Data extract START
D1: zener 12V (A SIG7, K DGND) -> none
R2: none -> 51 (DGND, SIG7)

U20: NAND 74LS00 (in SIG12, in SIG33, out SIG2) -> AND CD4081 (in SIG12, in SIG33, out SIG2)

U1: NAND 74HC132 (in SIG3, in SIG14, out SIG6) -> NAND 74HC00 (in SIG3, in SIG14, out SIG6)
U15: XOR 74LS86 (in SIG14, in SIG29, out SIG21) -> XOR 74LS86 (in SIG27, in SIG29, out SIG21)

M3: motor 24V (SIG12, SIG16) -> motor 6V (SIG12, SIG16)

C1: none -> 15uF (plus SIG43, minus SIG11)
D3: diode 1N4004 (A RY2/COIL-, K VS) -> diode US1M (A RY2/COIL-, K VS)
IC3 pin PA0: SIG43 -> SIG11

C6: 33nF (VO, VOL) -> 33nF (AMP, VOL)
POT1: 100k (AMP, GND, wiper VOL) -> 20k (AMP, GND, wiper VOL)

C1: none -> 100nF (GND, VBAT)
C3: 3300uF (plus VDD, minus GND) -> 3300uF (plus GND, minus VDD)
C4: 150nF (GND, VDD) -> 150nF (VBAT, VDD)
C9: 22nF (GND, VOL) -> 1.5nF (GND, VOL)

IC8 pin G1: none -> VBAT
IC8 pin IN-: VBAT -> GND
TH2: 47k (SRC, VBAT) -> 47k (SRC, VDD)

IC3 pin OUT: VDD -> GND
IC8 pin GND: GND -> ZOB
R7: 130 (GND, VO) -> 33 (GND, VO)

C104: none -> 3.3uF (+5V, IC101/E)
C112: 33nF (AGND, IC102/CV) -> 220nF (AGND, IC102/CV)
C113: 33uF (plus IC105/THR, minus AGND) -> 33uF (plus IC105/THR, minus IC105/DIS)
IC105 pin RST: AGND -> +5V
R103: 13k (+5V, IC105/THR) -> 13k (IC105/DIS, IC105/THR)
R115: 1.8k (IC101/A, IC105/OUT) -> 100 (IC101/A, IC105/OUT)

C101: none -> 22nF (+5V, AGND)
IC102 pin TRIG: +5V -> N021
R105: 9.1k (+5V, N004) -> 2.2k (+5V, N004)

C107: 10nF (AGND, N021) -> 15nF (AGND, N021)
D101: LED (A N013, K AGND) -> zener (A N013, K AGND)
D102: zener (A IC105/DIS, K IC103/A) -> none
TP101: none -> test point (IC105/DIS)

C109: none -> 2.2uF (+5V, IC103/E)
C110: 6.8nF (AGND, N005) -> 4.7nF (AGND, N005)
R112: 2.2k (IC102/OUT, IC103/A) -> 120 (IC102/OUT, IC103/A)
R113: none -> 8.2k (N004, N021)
Data extract END
» **The problem**
Return every line of the listing, word for word.

» **Exercise output**
D1: zener 12V (A SIG7, K DGND) -> none
R2: none -> 51 (DGND, SIG7)

U20: NAND 74LS00 (in SIG12, in SIG33, out SIG2) -> AND CD4081 (in SIG12, in SIG33, out SIG2)

U1: NAND 74HC132 (in SIG3, in SIG14, out SIG6) -> NAND 74HC00 (in SIG3, in SIG14, out SIG6)
U15: XOR 74LS86 (in SIG14, in SIG29, out SIG21) -> XOR 74LS86 (in SIG27, in SIG29, out SIG21)

M3: motor 24V (SIG12, SIG16) -> motor 6V (SIG12, SIG16)

C1: none -> 15uF (plus SIG43, minus SIG11)
D3: diode 1N4004 (A RY2/COIL-, K VS) -> diode US1M (A RY2/COIL-, K VS)
IC3 pin PA0: SIG43 -> SIG11

C6: 33nF (VO, VOL) -> 33nF (AMP, VOL)
POT1: 100k (AMP, GND, wiper VOL) -> 20k (AMP, GND, wiper VOL)

C1: none -> 100nF (GND, VBAT)
C3: 3300uF (plus VDD, minus GND) -> 3300uF (plus GND, minus VDD)
C4: 150nF (GND, VDD) -> 150nF (VBAT, VDD)
C9: 22nF (GND, VOL) -> 1.5nF (GND, VOL)

IC8 pin G1: none -> VBAT
IC8 pin IN-: VBAT -> GND
TH2: 47k (SRC, VBAT) -> 47k (SRC, VDD)

IC3 pin OUT: VDD -> GND
IC8 pin GND: GND -> ZOB
R7: 130 (GND, VO) -> 33 (GND, VO)

C104: none -> 3.3uF (+5V, IC101/E)
C112: 33nF (AGND, IC102/CV) -> 220nF (AGND, IC102/CV)
C113: 33uF (plus IC105/THR, minus AGND) -> 33uF (plus IC105/THR, minus IC105/DIS)
IC105 pin RST: AGND -> +5V
R103: 13k (+5V, IC105/THR) -> 13k (IC105/DIS, IC105/THR)
R115: 1.8k (IC101/A, IC105/OUT) -> 100 (IC101/A, IC105/OUT)

C101: none -> 22nF (+5V, AGND)
IC102 pin TRIG: +5V -> N021
R105: 9.1k (+5V, N004) -> 2.2k (+5V, N004)

C107: 10nF (AGND, N021) -> 15nF (AGND, N021)
D101: LED (A N013, K AGND) -> zener (A N013, K AGND)
D102: zener (A IC105/DIS, K IC103/A) -> none
TP101: none -> test point (IC105/DIS)

C109: none -> 2.2uF (+5V, IC103/E)
C110: 6.8nF (AGND, N005) -> 4.7nF (AGND, N005)
R112: 2.2k (IC102/OUT, IC103/A) -> 120 (IC102/OUT, IC103/A)
R113: none -> 8.2k (N004, N021)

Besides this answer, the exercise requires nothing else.